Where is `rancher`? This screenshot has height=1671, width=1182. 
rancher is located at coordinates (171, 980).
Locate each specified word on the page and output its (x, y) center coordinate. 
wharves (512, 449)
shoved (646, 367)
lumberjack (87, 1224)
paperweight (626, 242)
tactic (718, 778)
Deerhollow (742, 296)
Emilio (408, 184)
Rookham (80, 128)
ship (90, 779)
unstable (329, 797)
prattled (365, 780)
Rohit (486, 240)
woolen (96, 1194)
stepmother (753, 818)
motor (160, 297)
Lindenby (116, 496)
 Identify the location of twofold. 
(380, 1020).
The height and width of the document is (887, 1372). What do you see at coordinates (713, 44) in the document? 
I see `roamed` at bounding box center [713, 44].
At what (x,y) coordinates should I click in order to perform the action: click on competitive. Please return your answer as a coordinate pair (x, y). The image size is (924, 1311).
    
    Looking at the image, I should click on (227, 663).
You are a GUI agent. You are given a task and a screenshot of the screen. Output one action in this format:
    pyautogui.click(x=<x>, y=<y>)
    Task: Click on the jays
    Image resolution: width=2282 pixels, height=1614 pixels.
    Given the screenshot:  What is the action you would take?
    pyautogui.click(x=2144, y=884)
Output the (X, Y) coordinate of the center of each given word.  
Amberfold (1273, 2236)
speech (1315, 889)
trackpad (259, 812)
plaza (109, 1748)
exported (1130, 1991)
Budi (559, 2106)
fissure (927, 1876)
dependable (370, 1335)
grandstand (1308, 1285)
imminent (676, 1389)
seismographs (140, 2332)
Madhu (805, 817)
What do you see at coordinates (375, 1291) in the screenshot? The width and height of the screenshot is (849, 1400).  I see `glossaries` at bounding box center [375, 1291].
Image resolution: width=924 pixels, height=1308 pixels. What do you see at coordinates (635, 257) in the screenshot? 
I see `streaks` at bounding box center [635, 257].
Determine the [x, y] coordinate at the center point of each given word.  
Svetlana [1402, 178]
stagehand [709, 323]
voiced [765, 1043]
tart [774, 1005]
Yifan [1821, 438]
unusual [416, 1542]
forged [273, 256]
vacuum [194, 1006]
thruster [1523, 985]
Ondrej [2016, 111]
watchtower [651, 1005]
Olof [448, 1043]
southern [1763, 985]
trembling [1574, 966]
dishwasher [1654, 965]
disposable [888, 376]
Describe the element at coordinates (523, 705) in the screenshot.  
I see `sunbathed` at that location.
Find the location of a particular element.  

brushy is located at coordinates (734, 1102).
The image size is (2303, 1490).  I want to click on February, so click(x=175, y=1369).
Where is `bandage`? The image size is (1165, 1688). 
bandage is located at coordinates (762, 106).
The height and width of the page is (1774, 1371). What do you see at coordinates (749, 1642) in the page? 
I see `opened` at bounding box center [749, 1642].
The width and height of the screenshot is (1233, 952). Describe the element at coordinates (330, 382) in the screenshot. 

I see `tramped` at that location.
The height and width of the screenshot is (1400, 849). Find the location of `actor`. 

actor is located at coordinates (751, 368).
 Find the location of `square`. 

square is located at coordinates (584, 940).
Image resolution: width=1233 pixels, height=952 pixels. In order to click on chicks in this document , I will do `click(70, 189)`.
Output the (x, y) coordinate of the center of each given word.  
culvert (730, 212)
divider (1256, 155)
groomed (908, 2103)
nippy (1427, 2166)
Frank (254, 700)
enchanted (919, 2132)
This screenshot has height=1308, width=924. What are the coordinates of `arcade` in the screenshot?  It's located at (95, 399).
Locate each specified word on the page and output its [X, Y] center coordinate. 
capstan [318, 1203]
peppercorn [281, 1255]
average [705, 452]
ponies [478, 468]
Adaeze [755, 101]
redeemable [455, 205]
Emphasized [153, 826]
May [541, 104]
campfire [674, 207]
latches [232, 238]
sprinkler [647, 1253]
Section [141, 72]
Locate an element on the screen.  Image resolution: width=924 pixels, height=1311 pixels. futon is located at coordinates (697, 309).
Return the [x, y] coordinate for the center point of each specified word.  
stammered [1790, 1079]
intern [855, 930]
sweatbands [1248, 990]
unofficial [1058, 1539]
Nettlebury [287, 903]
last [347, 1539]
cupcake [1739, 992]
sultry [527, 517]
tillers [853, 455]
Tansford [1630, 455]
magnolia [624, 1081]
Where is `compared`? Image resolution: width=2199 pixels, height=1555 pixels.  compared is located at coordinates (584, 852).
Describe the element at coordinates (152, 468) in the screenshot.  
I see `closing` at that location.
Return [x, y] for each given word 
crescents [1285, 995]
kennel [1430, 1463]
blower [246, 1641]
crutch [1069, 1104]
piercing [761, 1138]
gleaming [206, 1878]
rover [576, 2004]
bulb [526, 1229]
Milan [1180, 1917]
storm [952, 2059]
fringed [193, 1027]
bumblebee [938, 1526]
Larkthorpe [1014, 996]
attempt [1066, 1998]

#####

| EXERCISE |
Rewrite the items between the line holding "The height and width of the page" and the line holding "center [749, 1642].", inclusive, replacing "page" with "document" and leaving everything else unchanged.

| TASK OUTPUT |
The height and width of the document is (1774, 1371). What do you see at coordinates (749, 1642) in the document? 
I see `opened` at bounding box center [749, 1642].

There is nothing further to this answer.